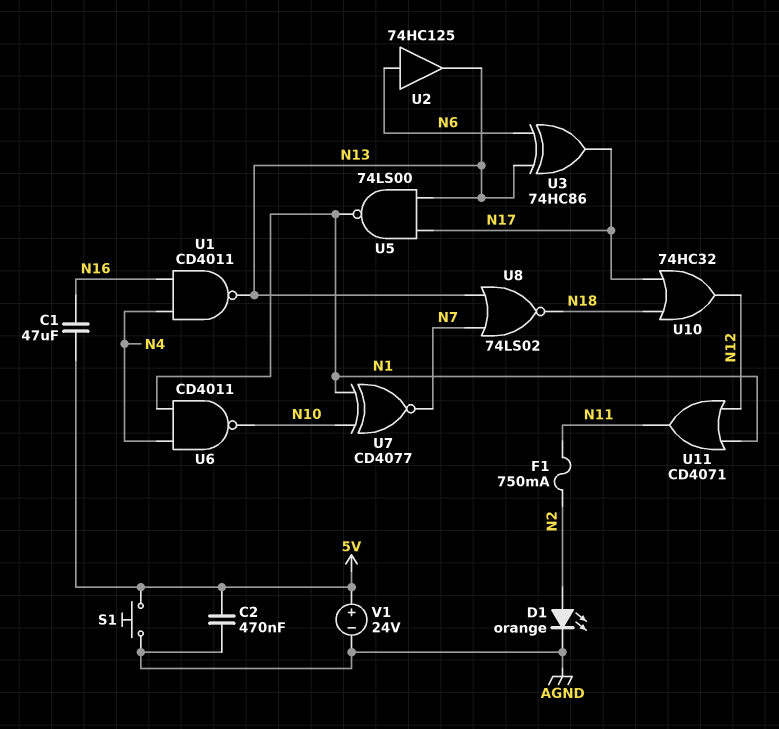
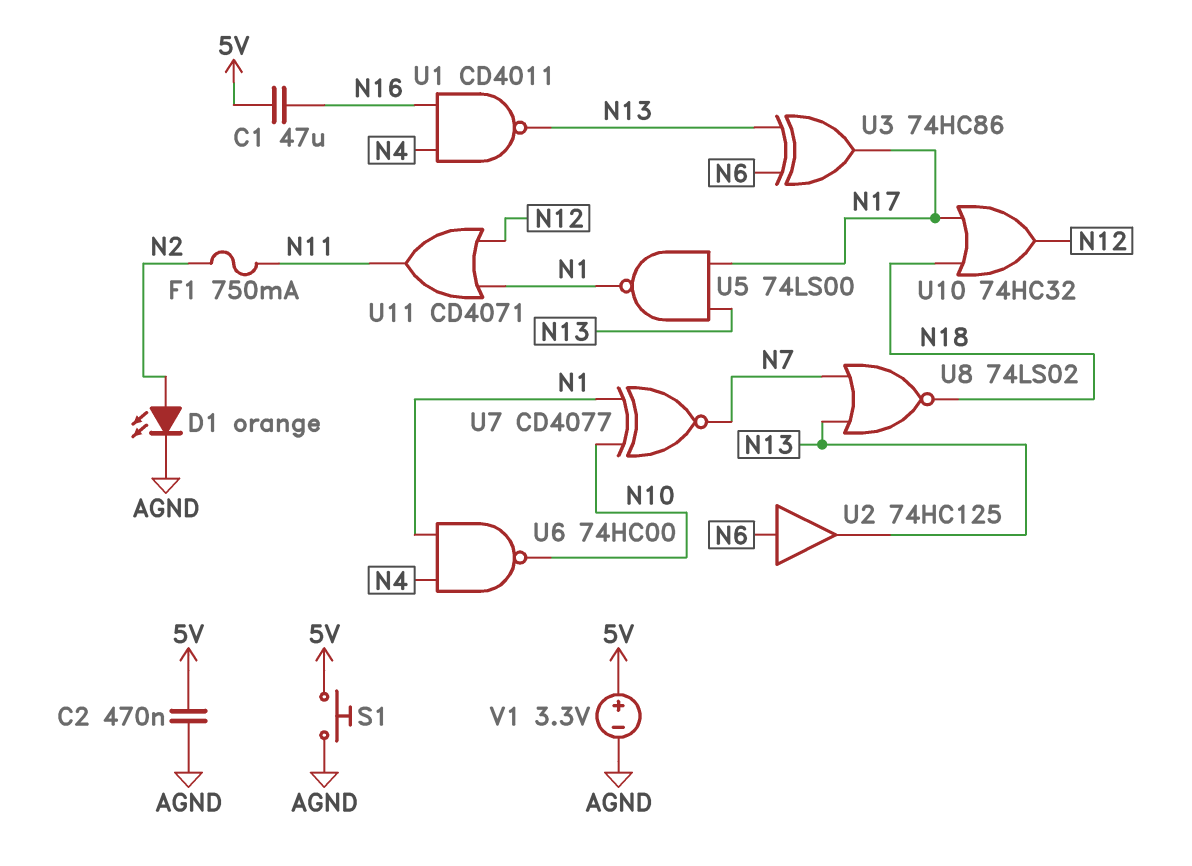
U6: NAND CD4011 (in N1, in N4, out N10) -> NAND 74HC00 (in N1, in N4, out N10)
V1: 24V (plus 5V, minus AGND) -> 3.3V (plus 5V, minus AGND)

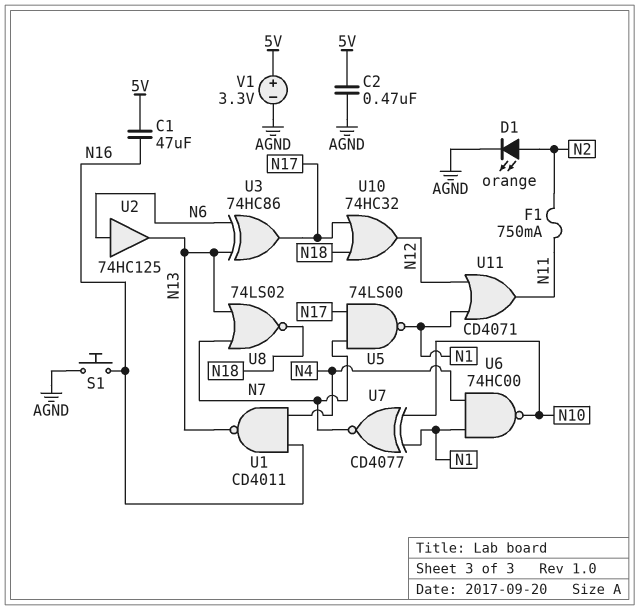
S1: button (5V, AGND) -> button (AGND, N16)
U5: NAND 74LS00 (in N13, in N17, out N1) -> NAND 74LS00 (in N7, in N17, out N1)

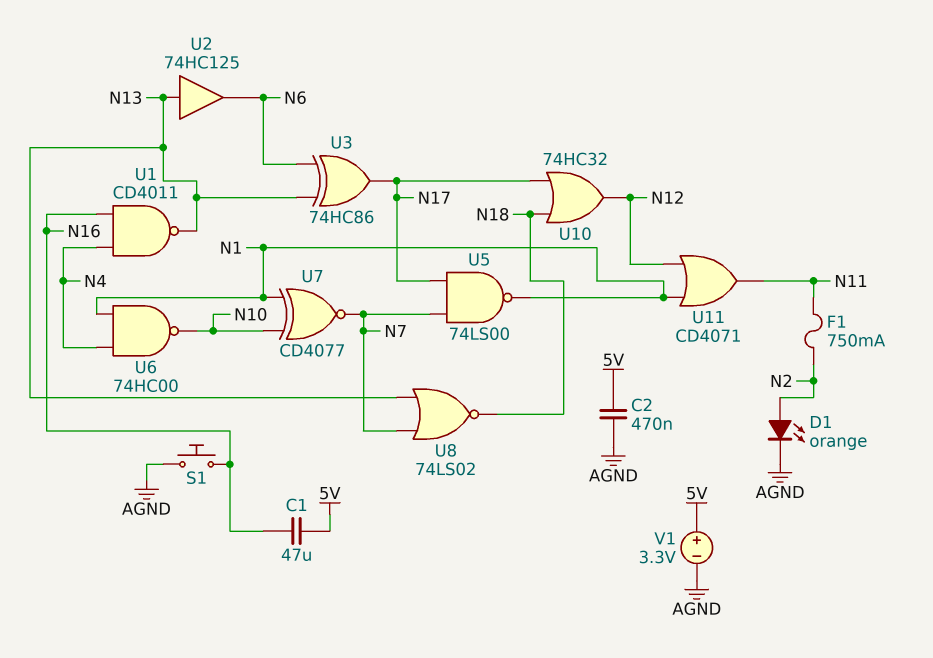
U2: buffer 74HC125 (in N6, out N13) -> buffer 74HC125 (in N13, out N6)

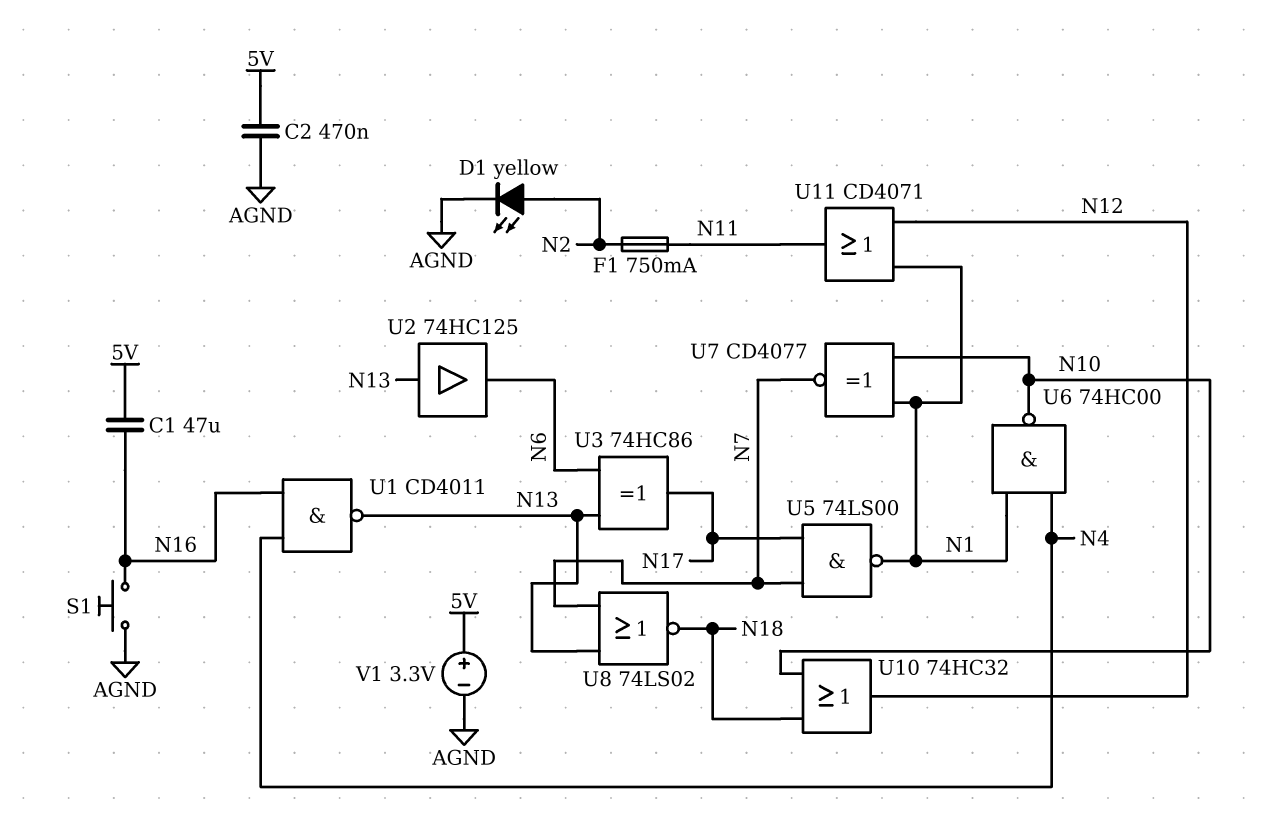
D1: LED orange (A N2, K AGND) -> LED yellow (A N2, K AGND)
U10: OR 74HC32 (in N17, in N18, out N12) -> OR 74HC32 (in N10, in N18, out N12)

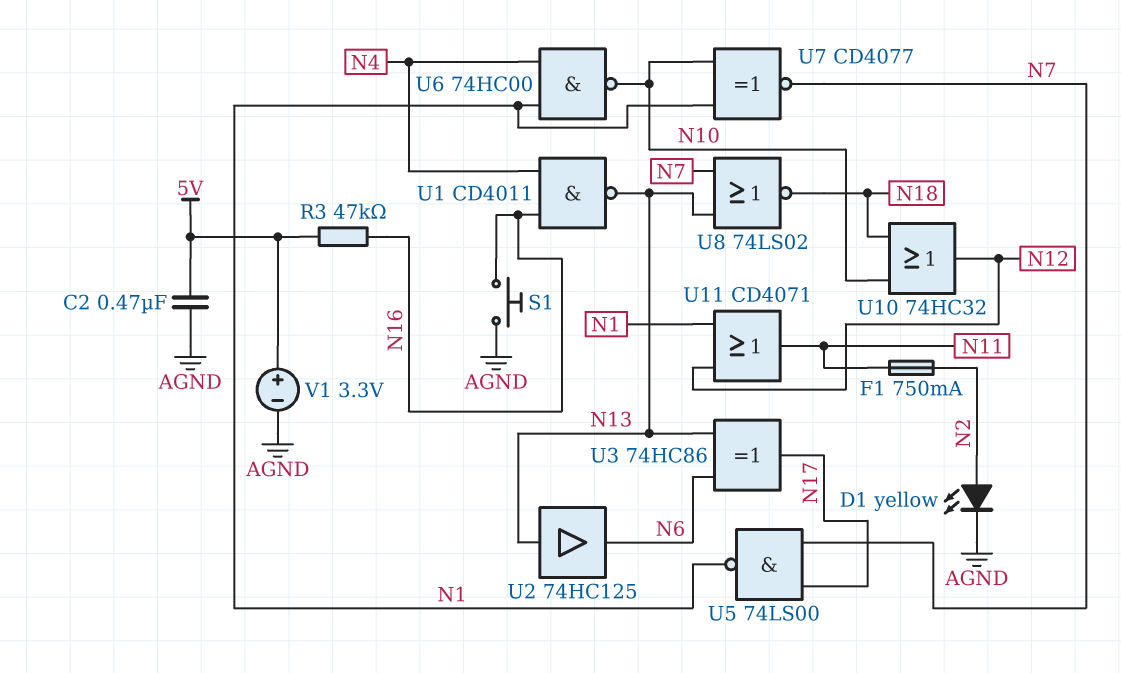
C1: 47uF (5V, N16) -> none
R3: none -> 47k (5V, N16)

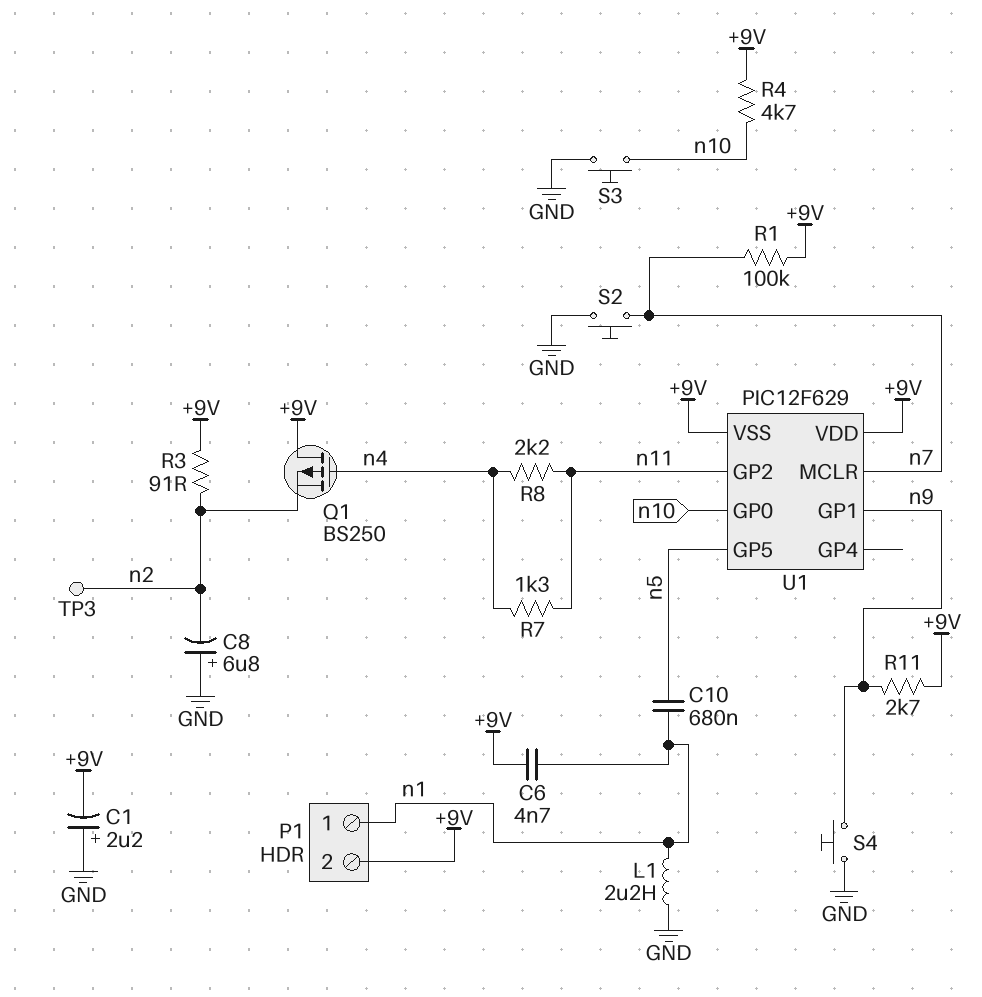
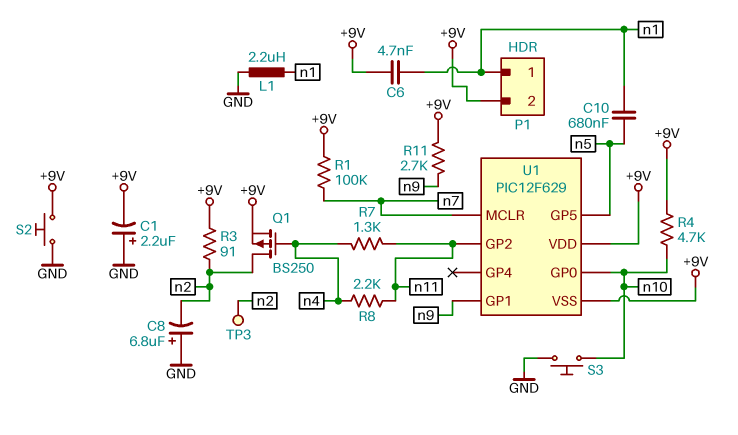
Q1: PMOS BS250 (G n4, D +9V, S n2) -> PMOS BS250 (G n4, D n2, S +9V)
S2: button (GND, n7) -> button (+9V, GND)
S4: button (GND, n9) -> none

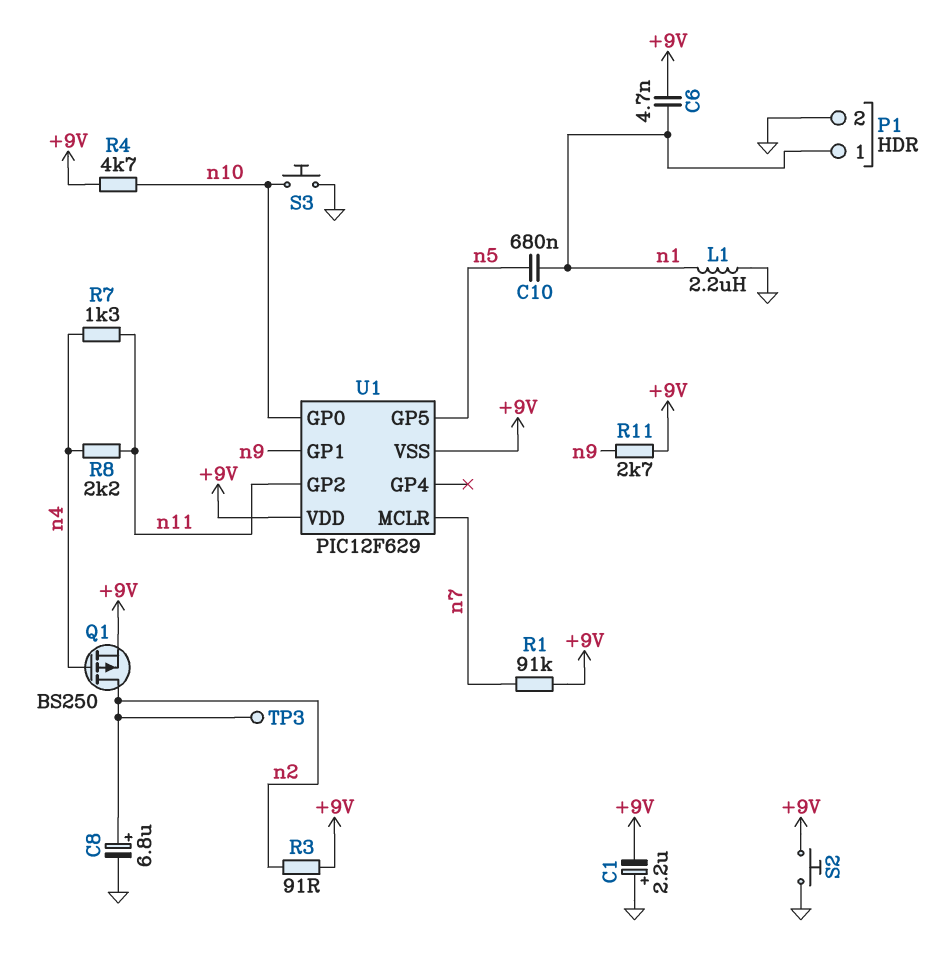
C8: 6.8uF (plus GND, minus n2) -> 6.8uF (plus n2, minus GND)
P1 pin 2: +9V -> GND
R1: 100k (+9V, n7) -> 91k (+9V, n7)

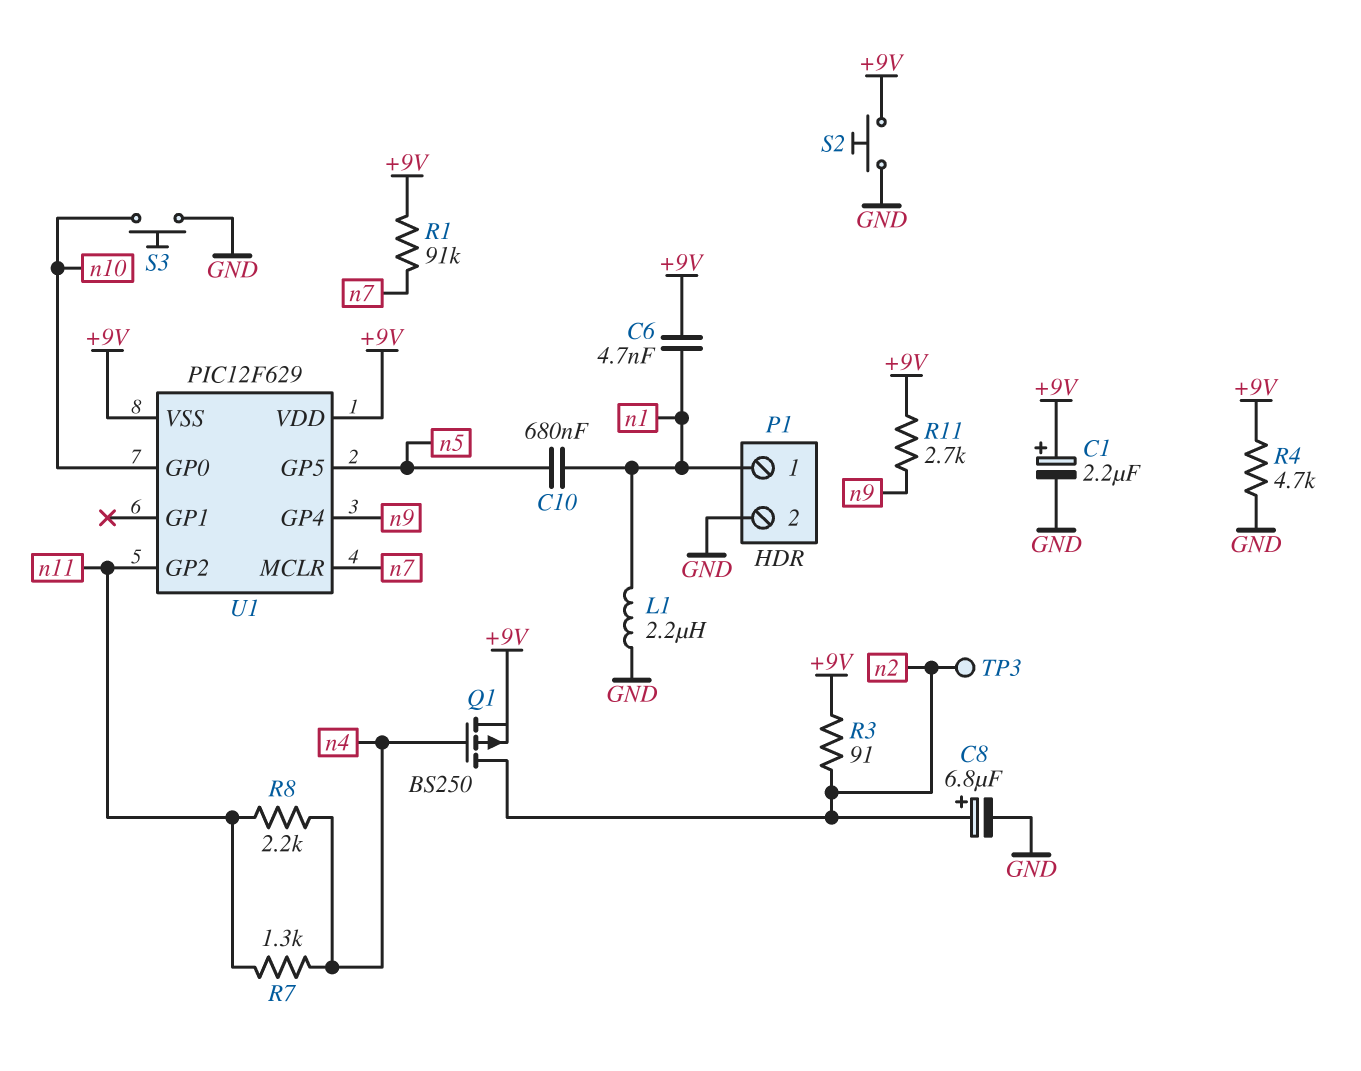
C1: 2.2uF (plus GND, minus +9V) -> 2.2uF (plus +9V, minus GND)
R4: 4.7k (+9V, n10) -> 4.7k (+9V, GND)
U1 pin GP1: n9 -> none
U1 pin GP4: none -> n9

====================

What is needed is the exact run of lines from the start of the data through the line with "R1: 100k (+9V, n7) -> 91k (+9V, n7)", both ends included, minus the pictures.

** Response **
U6: NAND CD4011 (in N1, in N4, out N10) -> NAND 74HC00 (in N1, in N4, out N10)
V1: 24V (plus 5V, minus AGND) -> 3.3V (plus 5V, minus AGND)

S1: button (5V, AGND) -> button (AGND, N16)
U5: NAND 74LS00 (in N13, in N17, out N1) -> NAND 74LS00 (in N7, in N17, out N1)

U2: buffer 74HC125 (in N6, out N13) -> buffer 74HC125 (in N13, out N6)

D1: LED orange (A N2, K AGND) -> LED yellow (A N2, K AGND)
U10: OR 74HC32 (in N17, in N18, out N12) -> OR 74HC32 (in N10, in N18, out N12)

C1: 47uF (5V, N16) -> none
R3: none -> 47k (5V, N16)

Q1: PMOS BS250 (G n4, D +9V, S n2) -> PMOS BS250 (G n4, D n2, S +9V)
S2: button (GND, n7) -> button (+9V, GND)
S4: button (GND, n9) -> none

C8: 6.8uF (plus GND, minus n2) -> 6.8uF (plus n2, minus GND)
P1 pin 2: +9V -> GND
R1: 100k (+9V, n7) -> 91k (+9V, n7)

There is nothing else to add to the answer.